#### [TRY IT]
Could you restate all of the entries, word for word?

#### [DATA EXCERPTS]
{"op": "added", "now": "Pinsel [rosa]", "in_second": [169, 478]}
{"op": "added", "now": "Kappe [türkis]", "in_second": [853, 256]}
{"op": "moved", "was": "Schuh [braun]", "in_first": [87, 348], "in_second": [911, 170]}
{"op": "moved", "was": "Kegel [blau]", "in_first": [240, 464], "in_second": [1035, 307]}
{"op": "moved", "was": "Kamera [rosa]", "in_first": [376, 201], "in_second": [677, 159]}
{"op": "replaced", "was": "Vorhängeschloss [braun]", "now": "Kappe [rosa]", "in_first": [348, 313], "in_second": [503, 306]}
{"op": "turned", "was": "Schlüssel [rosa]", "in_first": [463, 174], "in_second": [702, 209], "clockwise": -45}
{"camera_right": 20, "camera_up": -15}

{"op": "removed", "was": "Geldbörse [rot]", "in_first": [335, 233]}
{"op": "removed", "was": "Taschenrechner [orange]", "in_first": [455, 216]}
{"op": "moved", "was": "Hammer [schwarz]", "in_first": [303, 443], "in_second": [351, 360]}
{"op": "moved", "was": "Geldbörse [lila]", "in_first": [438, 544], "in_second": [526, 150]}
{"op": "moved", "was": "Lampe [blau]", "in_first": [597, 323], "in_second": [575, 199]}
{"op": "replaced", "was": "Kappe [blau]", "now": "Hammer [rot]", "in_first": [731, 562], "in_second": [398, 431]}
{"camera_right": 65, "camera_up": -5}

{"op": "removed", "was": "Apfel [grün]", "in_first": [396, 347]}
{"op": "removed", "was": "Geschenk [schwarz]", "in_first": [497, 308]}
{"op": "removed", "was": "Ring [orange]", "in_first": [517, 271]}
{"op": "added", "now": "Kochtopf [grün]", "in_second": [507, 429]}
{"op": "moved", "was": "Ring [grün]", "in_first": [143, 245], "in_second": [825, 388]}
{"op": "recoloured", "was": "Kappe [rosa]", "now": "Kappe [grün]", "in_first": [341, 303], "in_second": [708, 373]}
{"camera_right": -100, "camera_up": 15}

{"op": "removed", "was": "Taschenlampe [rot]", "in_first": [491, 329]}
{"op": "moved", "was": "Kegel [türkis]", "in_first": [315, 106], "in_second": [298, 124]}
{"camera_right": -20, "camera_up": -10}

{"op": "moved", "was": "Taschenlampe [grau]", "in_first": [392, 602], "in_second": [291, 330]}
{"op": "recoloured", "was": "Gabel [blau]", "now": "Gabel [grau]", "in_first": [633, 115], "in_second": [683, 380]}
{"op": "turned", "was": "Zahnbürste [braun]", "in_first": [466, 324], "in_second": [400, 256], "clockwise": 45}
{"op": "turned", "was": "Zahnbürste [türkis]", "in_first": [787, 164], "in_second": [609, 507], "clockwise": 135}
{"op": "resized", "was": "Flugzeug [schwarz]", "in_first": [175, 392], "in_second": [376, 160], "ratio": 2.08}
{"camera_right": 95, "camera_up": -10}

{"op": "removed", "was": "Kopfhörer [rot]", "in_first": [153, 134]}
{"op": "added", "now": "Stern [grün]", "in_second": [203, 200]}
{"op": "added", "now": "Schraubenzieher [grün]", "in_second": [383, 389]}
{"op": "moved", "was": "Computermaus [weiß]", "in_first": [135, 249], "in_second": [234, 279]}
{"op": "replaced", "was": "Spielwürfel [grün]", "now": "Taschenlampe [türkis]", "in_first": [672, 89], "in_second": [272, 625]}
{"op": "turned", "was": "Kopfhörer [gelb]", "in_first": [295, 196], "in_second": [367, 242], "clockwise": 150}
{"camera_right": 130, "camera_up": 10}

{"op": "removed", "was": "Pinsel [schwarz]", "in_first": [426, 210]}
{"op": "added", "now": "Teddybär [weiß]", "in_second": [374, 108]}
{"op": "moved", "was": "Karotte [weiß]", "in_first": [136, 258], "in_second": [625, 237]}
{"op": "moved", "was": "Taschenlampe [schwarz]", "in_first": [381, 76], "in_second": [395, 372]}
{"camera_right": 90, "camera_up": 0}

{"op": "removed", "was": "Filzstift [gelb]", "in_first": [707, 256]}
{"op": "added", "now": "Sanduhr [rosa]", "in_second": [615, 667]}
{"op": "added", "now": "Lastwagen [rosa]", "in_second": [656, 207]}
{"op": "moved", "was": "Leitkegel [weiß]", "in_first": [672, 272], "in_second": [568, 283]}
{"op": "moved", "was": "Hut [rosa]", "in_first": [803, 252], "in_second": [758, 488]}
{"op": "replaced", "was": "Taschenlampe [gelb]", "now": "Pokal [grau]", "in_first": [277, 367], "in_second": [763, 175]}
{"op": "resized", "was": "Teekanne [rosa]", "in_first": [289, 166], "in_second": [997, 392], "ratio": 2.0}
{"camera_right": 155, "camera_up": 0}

#### [WRITTEN RESPONSE]
{"op": "added", "now": "Pinsel [rosa]", "in_second": [169, 478]}
{"op": "added", "now": "Kappe [türkis]", "in_second": [853, 256]}
{"op": "moved", "was": "Schuh [braun]", "in_first": [87, 348], "in_second": [911, 170]}
{"op": "moved", "was": "Kegel [blau]", "in_first": [240, 464], "in_second": [1035, 307]}
{"op": "moved", "was": "Kamera [rosa]", "in_first": [376, 201], "in_second": [677, 159]}
{"op": "replaced", "was": "Vorhängeschloss [braun]", "now": "Kappe [rosa]", "in_first": [348, 313], "in_second": [503, 306]}
{"op": "turned", "was": "Schlüssel [rosa]", "in_first": [463, 174], "in_second": [702, 209], "clockwise": -45}
{"camera_right": 20, "camera_up": -15}

{"op": "removed", "was": "Geldbörse [rot]", "in_first": [335, 233]}
{"op": "removed", "was": "Taschenrechner [orange]", "in_first": [455, 216]}
{"op": "moved", "was": "Hammer [schwarz]", "in_first": [303, 443], "in_second": [351, 360]}
{"op": "moved", "was": "Geldbörse [lila]", "in_first": [438, 544], "in_second": [526, 150]}
{"op": "moved", "was": "Lampe [blau]", "in_first": [597, 323], "in_second": [575, 199]}
{"op": "replaced", "was": "Kappe [blau]", "now": "Hammer [rot]", "in_first": [731, 562], "in_second": [398, 431]}
{"camera_right": 65, "camera_up": -5}

{"op": "removed", "was": "Apfel [grün]", "in_first": [396, 347]}
{"op": "removed", "was": "Geschenk [schwarz]", "in_first": [497, 308]}
{"op": "removed", "was": "Ring [orange]", "in_first": [517, 271]}
{"op": "added", "now": "Kochtopf [grün]", "in_second": [507, 429]}
{"op": "moved", "was": "Ring [grün]", "in_first": [143, 245], "in_second": [825, 388]}
{"op": "recoloured", "was": "Kappe [rosa]", "now": "Kappe [grün]", "in_first": [341, 303], "in_second": [708, 373]}
{"camera_right": -100, "camera_up": 15}

{"op": "removed", "was": "Taschenlampe [rot]", "in_first": [491, 329]}
{"op": "moved", "was": "Kegel [türkis]", "in_first": [315, 106], "in_second": [298, 124]}
{"camera_right": -20, "camera_up": -10}

{"op": "moved", "was": "Taschenlampe [grau]", "in_first": [392, 602], "in_second": [291, 330]}
{"op": "recoloured", "was": "Gabel [blau]", "now": "Gabel [grau]", "in_first": [633, 115], "in_second": [683, 380]}
{"op": "turned", "was": "Zahnbürste [braun]", "in_first": [466, 324], "in_second": [400, 256], "clockwise": 45}
{"op": "turned", "was": "Zahnbürste [türkis]", "in_first": [787, 164], "in_second": [609, 507], "clockwise": 135}
{"op": "resized", "was": "Flugzeug [schwarz]", "in_first": [175, 392], "in_second": [376, 160], "ratio": 2.08}
{"camera_right": 95, "camera_up": -10}

{"op": "removed", "was": "Kopfhörer [rot]", "in_first": [153, 134]}
{"op": "added", "now": "Stern [grün]", "in_second": [203, 200]}
{"op": "added", "now": "Schraubenzieher [grün]", "in_second": [383, 389]}
{"op": "moved", "was": "Computermaus [weiß]", "in_first": [135, 249], "in_second": [234, 279]}
{"op": "replaced", "was": "Spielwürfel [grün]", "now": "Taschenlampe [türkis]", "in_first": [672, 89], "in_second": [272, 625]}
{"op": "turned", "was": "Kopfhörer [gelb]", "in_first": [295, 196], "in_second": [367, 242], "clockwise": 150}
{"camera_right": 130, "camera_up": 10}

{"op": "removed", "was": "Pinsel [schwarz]", "in_first": [426, 210]}
{"op": "added", "now": "Teddybär [weiß]", "in_second": [374, 108]}
{"op": "moved", "was": "Karotte [weiß]", "in_first": [136, 258], "in_second": [625, 237]}
{"op": "moved", "was": "Taschenlampe [schwarz]", "in_first": [381, 76], "in_second": [395, 372]}
{"camera_right": 90, "camera_up": 0}

{"op": "removed", "was": "Filzstift [gelb]", "in_first": [707, 256]}
{"op": "added", "now": "Sanduhr [rosa]", "in_second": [615, 667]}
{"op": "added", "now": "Lastwagen [rosa]", "in_second": [656, 207]}
{"op": "moved", "was": "Leitkegel [weiß]", "in_first": [672, 272], "in_second": [568, 283]}
{"op": "moved", "was": "Hut [rosa]", "in_first": [803, 252], "in_second": [758, 488]}
{"op": "replaced", "was": "Taschenlampe [gelb]", "now": "Pokal [grau]", "in_first": [277, 367], "in_second": [763, 175]}
{"op": "resized", "was": "Teekanne [rosa]", "in_first": [289, 166], "in_second": [997, 392], "ratio": 2.0}
{"camera_right": 155, "camera_up": 0}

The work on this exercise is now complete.